> [DIRECTIVE]: Count the lines in the data below that contain the string "bass". Reply with the number alone.

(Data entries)
+ + + + + + +

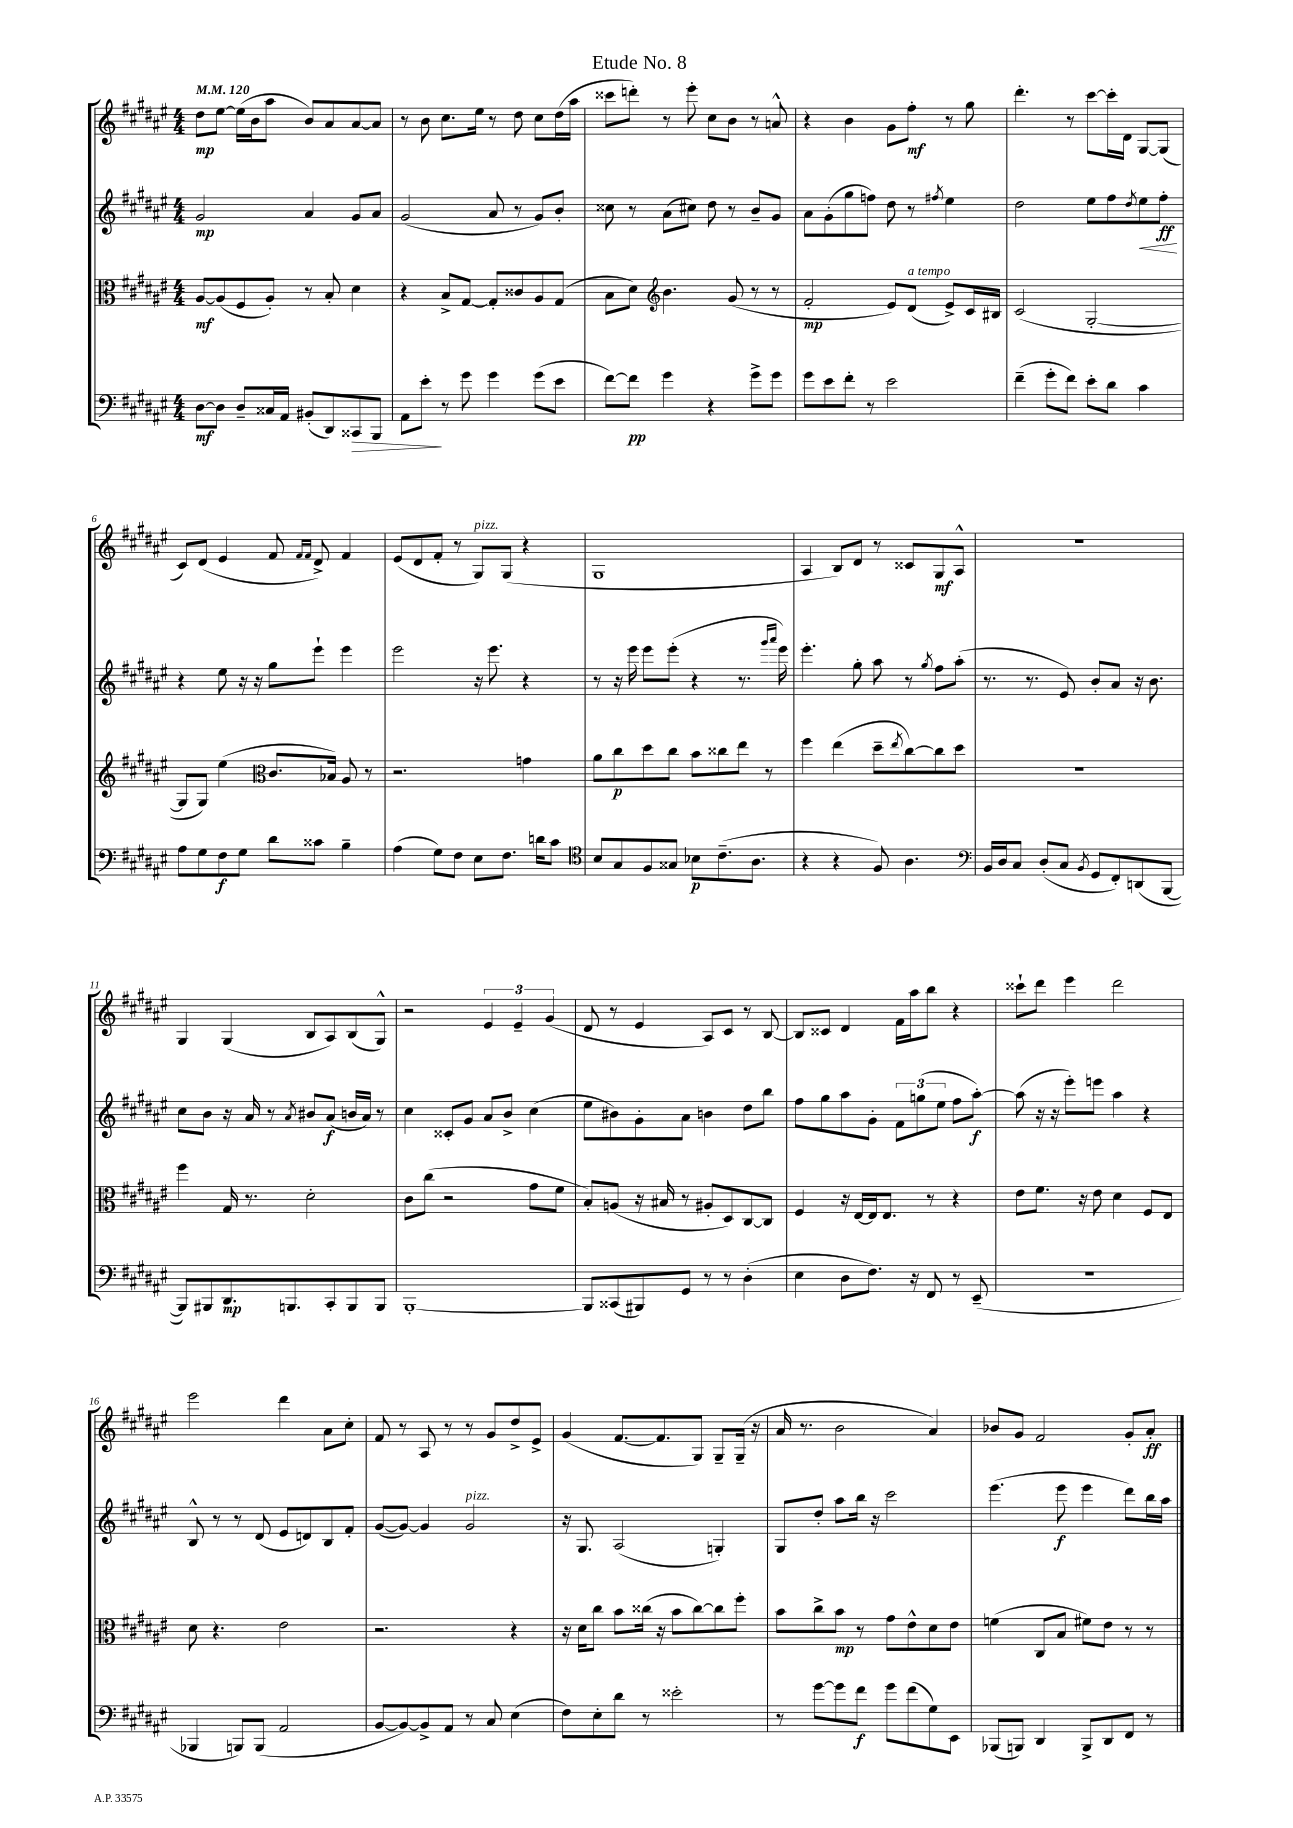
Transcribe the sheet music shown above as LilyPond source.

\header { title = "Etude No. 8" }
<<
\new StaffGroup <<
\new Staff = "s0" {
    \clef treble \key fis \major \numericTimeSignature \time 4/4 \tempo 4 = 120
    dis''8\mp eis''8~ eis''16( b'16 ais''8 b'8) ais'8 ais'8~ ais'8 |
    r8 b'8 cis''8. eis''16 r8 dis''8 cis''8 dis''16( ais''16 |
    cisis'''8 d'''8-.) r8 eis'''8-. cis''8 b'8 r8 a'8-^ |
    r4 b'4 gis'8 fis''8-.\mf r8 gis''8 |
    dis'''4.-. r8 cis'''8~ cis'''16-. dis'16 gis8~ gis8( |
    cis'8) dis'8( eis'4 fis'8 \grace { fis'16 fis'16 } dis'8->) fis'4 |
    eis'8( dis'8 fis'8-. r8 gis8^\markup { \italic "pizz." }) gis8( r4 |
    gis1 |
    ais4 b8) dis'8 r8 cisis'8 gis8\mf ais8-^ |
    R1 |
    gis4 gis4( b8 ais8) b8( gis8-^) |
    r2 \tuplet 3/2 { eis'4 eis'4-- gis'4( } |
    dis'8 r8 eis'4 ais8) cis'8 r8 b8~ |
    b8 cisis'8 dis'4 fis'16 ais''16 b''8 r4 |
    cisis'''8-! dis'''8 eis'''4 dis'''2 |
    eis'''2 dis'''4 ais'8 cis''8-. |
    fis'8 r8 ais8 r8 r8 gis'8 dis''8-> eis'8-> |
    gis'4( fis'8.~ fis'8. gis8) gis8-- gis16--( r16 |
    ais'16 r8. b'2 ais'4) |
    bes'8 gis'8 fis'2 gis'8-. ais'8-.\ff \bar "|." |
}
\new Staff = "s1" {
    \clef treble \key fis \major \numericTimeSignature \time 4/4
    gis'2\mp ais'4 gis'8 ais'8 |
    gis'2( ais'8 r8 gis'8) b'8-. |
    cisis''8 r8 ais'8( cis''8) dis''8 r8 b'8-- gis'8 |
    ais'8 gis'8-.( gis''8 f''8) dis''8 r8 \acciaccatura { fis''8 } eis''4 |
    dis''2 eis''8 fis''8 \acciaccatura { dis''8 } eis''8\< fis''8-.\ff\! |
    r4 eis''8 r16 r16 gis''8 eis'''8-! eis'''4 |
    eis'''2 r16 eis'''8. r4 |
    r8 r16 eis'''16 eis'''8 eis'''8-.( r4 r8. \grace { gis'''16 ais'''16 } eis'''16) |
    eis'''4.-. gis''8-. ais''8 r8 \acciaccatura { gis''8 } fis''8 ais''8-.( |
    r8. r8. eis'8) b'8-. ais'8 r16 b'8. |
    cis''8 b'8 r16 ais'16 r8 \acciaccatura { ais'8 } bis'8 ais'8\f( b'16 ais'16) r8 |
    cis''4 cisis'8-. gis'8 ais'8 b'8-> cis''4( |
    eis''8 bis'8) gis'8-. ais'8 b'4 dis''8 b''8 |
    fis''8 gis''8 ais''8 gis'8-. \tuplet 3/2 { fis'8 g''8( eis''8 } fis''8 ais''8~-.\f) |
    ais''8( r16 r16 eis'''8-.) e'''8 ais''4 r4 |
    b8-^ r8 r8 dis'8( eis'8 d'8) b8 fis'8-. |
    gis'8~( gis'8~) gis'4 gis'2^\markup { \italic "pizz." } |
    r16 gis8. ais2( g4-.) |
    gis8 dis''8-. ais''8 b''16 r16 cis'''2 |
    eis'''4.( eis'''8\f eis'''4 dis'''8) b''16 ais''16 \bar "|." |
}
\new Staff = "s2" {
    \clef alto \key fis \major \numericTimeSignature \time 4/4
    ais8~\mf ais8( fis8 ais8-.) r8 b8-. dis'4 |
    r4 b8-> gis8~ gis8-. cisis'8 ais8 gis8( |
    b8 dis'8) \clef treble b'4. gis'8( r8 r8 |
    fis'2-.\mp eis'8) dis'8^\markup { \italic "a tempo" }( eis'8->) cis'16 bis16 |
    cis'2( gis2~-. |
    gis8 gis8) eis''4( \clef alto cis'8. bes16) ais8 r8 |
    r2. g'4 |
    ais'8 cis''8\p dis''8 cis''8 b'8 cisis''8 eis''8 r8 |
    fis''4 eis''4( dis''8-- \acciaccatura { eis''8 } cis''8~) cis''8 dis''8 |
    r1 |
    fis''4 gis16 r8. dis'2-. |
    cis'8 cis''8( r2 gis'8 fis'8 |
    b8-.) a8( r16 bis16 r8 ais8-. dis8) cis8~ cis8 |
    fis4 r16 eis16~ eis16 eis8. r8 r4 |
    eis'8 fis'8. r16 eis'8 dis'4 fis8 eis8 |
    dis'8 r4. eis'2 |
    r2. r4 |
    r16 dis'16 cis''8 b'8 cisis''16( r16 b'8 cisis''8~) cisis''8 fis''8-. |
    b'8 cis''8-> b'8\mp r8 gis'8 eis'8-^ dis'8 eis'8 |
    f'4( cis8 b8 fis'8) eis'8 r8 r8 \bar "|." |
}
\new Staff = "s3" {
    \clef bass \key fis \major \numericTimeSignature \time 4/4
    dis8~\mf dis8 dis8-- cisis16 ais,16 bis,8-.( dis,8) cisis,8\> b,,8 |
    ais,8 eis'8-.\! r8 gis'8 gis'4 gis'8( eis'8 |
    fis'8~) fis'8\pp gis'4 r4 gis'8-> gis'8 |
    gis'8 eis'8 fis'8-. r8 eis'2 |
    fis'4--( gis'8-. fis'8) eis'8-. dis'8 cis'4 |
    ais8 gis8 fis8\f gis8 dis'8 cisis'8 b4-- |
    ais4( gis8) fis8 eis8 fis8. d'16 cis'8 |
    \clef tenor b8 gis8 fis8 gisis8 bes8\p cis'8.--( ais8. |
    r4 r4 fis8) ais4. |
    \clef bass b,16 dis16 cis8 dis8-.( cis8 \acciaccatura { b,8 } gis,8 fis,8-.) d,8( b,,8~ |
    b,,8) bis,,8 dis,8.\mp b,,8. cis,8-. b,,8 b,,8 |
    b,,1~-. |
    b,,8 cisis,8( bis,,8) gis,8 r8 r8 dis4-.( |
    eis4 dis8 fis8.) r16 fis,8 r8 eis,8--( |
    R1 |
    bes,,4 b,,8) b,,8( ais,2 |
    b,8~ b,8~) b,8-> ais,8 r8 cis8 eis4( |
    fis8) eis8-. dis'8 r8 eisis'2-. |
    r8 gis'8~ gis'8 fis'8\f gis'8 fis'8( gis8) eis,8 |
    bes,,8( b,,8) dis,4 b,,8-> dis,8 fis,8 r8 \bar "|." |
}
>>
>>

+ + + + + + +

> [REPLY TO THE TASK]: 2